One range is to be output from the listing below, exactly as written: the line with "tan plate L7 level" to the line with "lime cone M8 level 2 -> none", both kept.

Records for the task
====

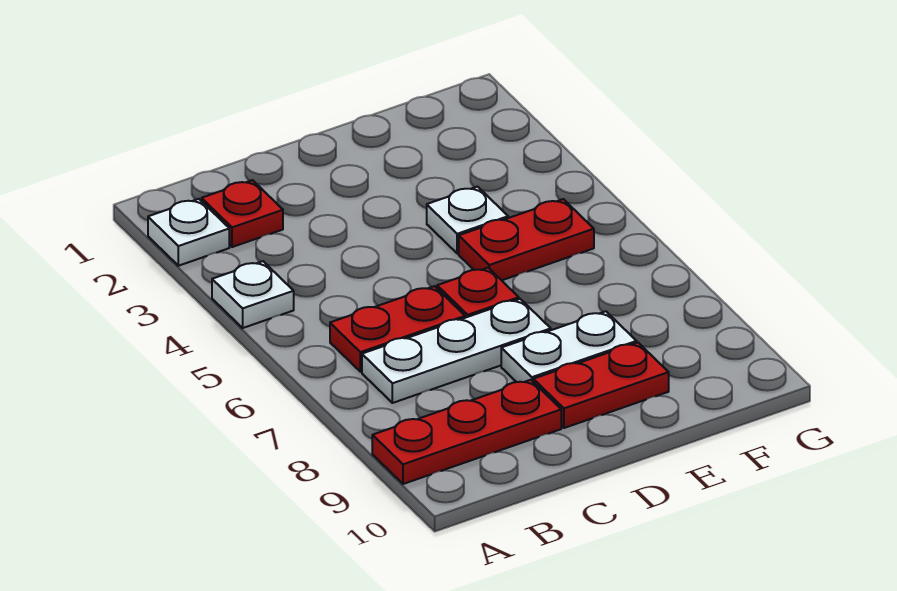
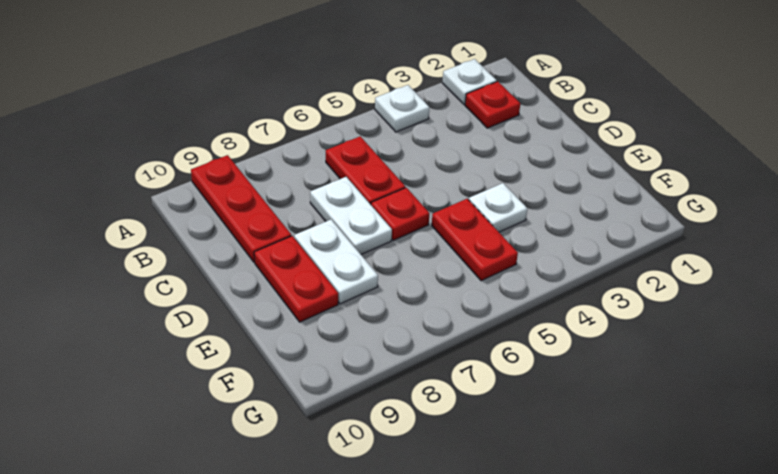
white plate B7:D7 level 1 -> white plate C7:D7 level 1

====

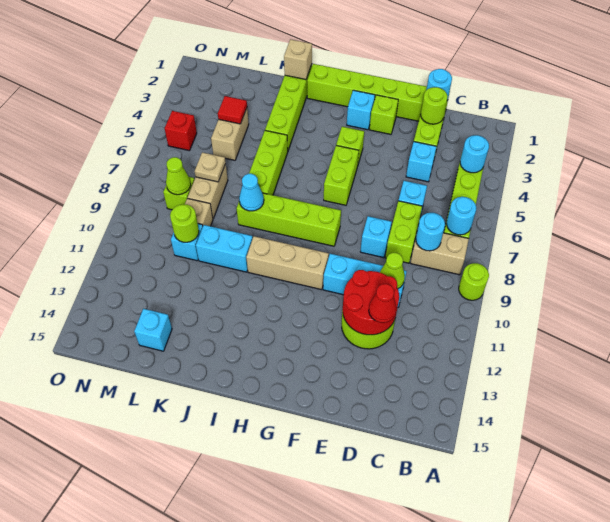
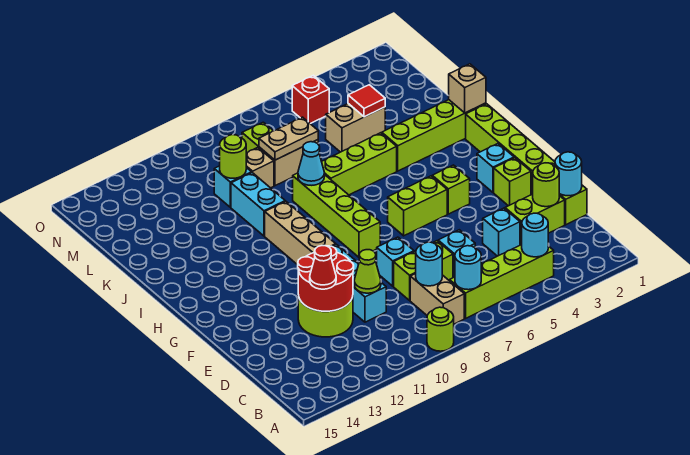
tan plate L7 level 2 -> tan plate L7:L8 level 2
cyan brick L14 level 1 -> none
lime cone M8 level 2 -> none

====

Answer below
tan plate L7 level 2 -> tan plate L7:L8 level 2
cyan brick L14 level 1 -> none
lime cone M8 level 2 -> none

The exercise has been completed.